§ TASK MATERIAL
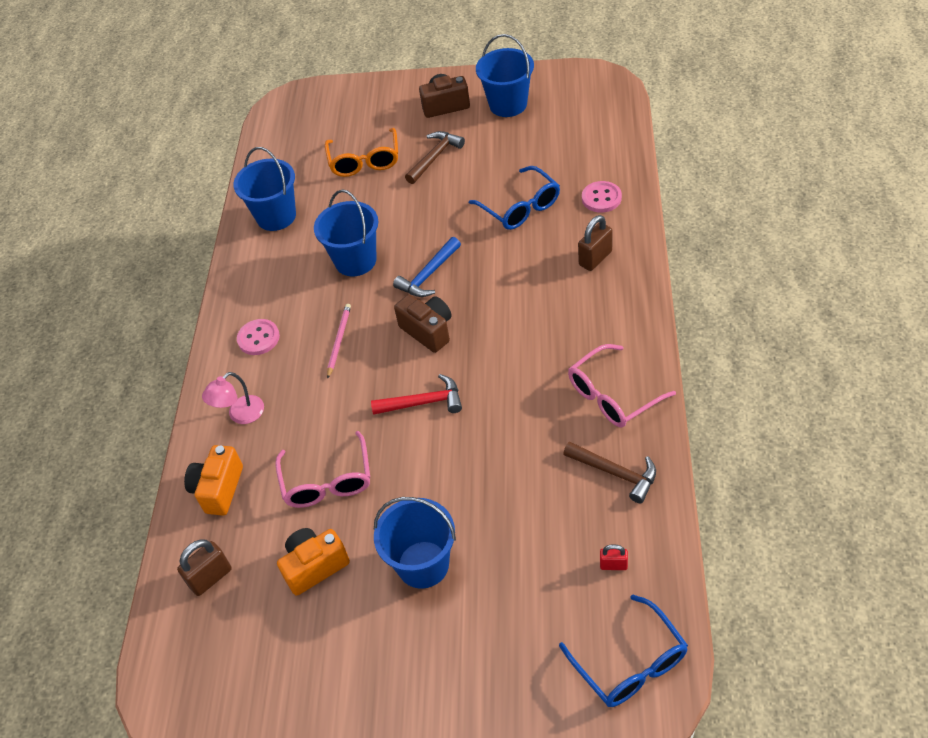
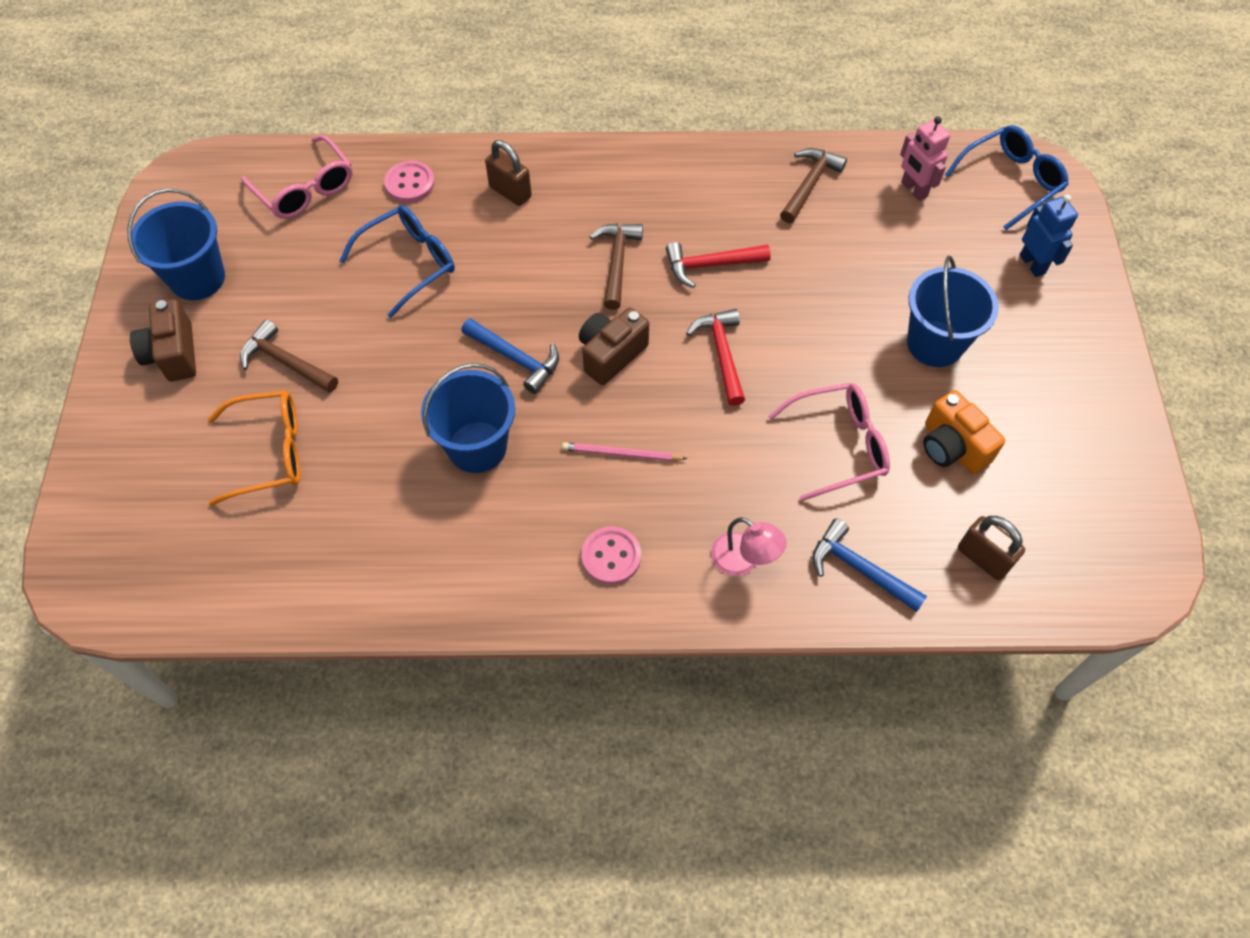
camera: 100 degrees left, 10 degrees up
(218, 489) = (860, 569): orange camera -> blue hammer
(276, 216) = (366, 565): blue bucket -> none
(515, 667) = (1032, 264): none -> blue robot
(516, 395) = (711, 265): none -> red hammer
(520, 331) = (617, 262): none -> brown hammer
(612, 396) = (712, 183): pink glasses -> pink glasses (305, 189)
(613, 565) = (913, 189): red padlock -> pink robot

§ DESCRIPTION OF THE TASK
All lines from the one containing "(218, 489) = (860, 569): orange" through the final line of the listing above are to be reproduced exactly; include both and add nothing.

§ SOLUTION TO THIS EXERCISE
(218, 489) = (860, 569): orange camera -> blue hammer
(276, 216) = (366, 565): blue bucket -> none
(515, 667) = (1032, 264): none -> blue robot
(516, 395) = (711, 265): none -> red hammer
(520, 331) = (617, 262): none -> brown hammer
(612, 396) = (712, 183): pink glasses -> pink glasses (305, 189)
(613, 565) = (913, 189): red padlock -> pink robot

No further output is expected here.